• **EXERCISE INSTRUCTIONS**: Your answer must consist solely of the lines from the start of the entries below through the line with "building: [157,122,185,150] -> none", unchanged.

(INPUT RECORDS)

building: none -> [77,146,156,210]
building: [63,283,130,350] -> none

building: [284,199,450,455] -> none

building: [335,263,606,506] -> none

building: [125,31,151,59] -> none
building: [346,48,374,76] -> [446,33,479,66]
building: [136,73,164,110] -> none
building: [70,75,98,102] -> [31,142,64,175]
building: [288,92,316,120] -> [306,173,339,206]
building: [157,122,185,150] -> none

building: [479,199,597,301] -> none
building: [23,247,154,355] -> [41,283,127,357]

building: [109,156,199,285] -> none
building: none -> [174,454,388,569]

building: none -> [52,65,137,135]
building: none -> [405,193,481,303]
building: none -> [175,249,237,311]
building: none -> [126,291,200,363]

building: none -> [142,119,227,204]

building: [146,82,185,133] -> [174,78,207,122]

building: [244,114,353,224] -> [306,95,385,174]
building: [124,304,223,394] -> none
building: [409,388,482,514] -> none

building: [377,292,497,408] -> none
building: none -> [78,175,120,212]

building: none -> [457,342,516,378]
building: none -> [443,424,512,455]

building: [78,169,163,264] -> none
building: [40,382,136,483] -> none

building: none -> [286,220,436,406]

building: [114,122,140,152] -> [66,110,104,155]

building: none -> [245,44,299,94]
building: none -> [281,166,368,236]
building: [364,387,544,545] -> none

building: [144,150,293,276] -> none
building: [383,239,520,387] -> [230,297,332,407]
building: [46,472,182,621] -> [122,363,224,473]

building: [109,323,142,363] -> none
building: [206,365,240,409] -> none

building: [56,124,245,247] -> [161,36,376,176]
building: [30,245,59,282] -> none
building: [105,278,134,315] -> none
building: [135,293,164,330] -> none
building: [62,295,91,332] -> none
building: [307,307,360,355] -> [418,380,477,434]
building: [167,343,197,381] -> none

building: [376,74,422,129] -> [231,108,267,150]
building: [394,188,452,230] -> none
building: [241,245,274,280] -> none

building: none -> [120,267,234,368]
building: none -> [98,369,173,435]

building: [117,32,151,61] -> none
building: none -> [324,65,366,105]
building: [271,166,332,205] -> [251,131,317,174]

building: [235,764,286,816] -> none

(End INPUT RECORDS)

• **SOLUTION**:
building: none -> [77,146,156,210]
building: [63,283,130,350] -> none

building: [284,199,450,455] -> none

building: [335,263,606,506] -> none

building: [125,31,151,59] -> none
building: [346,48,374,76] -> [446,33,479,66]
building: [136,73,164,110] -> none
building: [70,75,98,102] -> [31,142,64,175]
building: [288,92,316,120] -> [306,173,339,206]
building: [157,122,185,150] -> none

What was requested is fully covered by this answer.